◆ What to work on ◆
Please rewrite the material from its first line through the line containing "yellow triangle at", swapping "counterclockwise" for "anticlockwise" and leaving everything else untouched.

(Dataset rows)
○ ○ ○ ○ ○ ○ ○
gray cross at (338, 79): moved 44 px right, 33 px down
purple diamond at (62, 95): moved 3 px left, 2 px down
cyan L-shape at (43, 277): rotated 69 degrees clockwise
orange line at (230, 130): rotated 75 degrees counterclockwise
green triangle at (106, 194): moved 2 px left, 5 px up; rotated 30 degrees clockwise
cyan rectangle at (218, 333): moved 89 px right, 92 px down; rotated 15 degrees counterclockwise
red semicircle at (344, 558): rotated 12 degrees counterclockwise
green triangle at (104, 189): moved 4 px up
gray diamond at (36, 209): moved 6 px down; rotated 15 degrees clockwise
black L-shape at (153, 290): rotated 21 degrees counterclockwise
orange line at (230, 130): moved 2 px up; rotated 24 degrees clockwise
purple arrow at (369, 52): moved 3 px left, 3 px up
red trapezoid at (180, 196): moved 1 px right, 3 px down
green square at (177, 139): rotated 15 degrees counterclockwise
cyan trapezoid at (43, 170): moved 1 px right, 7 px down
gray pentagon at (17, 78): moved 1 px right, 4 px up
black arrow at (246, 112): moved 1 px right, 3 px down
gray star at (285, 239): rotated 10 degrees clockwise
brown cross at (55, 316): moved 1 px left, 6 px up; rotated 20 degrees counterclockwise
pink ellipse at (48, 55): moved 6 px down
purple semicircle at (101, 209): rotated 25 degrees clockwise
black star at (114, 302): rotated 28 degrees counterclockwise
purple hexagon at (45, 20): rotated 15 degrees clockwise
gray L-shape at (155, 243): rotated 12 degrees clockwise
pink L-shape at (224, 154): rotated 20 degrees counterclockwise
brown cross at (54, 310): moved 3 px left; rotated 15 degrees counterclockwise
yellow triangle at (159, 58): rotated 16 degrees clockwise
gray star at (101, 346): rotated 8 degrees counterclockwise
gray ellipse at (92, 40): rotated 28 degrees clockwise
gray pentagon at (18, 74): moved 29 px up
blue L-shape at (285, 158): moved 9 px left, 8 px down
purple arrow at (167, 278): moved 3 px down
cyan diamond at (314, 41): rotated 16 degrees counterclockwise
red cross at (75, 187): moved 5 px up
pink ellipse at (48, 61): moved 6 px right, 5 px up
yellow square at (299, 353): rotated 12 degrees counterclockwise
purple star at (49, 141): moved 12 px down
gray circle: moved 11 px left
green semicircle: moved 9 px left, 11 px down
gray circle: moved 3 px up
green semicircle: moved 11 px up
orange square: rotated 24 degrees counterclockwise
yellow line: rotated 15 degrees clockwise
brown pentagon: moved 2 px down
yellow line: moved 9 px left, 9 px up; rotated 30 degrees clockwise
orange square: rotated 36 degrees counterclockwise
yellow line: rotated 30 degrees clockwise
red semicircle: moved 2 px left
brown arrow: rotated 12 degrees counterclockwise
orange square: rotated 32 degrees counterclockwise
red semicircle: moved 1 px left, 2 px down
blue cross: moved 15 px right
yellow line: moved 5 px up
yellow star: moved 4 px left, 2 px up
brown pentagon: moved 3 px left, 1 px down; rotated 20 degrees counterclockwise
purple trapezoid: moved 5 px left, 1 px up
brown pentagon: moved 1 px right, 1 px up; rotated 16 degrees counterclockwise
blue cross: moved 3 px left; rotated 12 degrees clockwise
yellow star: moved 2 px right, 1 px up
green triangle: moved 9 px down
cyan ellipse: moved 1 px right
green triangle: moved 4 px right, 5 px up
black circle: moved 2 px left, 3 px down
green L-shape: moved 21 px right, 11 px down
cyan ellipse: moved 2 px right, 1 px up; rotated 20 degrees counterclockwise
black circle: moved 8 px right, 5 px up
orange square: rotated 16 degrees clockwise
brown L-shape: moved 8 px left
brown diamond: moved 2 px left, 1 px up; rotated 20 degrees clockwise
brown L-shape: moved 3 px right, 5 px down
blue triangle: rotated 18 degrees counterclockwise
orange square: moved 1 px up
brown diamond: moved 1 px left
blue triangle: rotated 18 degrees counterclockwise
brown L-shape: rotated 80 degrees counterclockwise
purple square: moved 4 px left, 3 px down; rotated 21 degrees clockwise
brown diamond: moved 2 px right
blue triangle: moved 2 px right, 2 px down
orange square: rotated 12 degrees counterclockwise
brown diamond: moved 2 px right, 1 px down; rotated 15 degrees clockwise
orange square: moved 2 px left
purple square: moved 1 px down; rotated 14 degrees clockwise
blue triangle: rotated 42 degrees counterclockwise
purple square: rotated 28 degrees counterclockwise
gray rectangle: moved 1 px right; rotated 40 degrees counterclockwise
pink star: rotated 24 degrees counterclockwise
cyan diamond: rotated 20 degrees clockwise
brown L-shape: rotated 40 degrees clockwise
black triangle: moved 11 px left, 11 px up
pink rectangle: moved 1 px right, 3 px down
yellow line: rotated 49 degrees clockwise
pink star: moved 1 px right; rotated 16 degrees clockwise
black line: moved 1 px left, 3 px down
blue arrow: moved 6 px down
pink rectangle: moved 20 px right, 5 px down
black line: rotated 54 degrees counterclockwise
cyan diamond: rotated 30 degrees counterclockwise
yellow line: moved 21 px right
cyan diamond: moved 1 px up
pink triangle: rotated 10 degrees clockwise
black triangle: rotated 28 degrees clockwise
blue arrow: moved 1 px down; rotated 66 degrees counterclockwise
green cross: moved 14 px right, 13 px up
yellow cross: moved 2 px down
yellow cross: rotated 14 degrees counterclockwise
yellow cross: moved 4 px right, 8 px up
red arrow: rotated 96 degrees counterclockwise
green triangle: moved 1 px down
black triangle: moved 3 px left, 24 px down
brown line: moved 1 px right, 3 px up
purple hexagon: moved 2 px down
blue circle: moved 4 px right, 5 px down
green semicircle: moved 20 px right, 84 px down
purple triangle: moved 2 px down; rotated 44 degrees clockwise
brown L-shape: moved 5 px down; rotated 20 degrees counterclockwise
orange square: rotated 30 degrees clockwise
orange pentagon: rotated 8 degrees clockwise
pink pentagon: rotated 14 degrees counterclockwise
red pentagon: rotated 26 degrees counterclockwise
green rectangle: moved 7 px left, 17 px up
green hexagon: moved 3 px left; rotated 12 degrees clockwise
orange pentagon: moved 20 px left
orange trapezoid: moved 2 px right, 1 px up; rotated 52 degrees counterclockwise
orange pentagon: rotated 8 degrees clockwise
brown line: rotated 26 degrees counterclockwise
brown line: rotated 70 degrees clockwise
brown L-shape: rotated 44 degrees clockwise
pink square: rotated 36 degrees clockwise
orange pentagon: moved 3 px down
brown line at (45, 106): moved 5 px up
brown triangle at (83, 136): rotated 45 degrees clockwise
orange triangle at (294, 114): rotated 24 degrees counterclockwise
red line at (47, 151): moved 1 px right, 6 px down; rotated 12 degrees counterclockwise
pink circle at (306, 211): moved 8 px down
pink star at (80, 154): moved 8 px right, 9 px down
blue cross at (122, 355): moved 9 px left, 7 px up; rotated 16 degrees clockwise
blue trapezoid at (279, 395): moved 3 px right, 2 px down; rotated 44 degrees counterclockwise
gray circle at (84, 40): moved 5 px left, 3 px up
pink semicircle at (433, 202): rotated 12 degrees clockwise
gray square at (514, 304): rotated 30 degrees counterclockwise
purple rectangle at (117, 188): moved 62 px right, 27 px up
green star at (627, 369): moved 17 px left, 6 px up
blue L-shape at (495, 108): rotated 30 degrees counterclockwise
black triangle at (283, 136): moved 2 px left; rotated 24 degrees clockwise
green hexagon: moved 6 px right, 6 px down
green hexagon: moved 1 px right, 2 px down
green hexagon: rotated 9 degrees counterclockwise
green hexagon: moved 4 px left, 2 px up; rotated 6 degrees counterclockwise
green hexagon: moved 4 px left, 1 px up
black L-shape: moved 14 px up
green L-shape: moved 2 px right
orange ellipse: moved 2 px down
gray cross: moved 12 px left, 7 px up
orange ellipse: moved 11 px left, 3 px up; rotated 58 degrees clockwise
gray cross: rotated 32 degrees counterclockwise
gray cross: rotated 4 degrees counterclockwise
○ ○ ○ ○ ○ ○ ○
◆ Completed task ◆
gray cross at (338, 79): moved 44 px right, 33 px down
purple diamond at (62, 95): moved 3 px left, 2 px down
cyan L-shape at (43, 277): rotated 69 degrees clockwise
orange line at (230, 130): rotated 75 degrees anticlockwise
green triangle at (106, 194): moved 2 px left, 5 px up; rotated 30 degrees clockwise
cyan rectangle at (218, 333): moved 89 px right, 92 px down; rotated 15 degrees anticlockwise
red semicircle at (344, 558): rotated 12 degrees anticlockwise
green triangle at (104, 189): moved 4 px up
gray diamond at (36, 209): moved 6 px down; rotated 15 degrees clockwise
black L-shape at (153, 290): rotated 21 degrees anticlockwise
orange line at (230, 130): moved 2 px up; rotated 24 degrees clockwise
purple arrow at (369, 52): moved 3 px left, 3 px up
red trapezoid at (180, 196): moved 1 px right, 3 px down
green square at (177, 139): rotated 15 degrees anticlockwise
cyan trapezoid at (43, 170): moved 1 px right, 7 px down
gray pentagon at (17, 78): moved 1 px right, 4 px up
black arrow at (246, 112): moved 1 px right, 3 px down
gray star at (285, 239): rotated 10 degrees clockwise
brown cross at (55, 316): moved 1 px left, 6 px up; rotated 20 degrees anticlockwise
pink ellipse at (48, 55): moved 6 px down
purple semicircle at (101, 209): rotated 25 degrees clockwise
black star at (114, 302): rotated 28 degrees anticlockwise
purple hexagon at (45, 20): rotated 15 degrees clockwise
gray L-shape at (155, 243): rotated 12 degrees clockwise
pink L-shape at (224, 154): rotated 20 degrees anticlockwise
brown cross at (54, 310): moved 3 px left; rotated 15 degrees anticlockwise
yellow triangle at (159, 58): rotated 16 degrees clockwise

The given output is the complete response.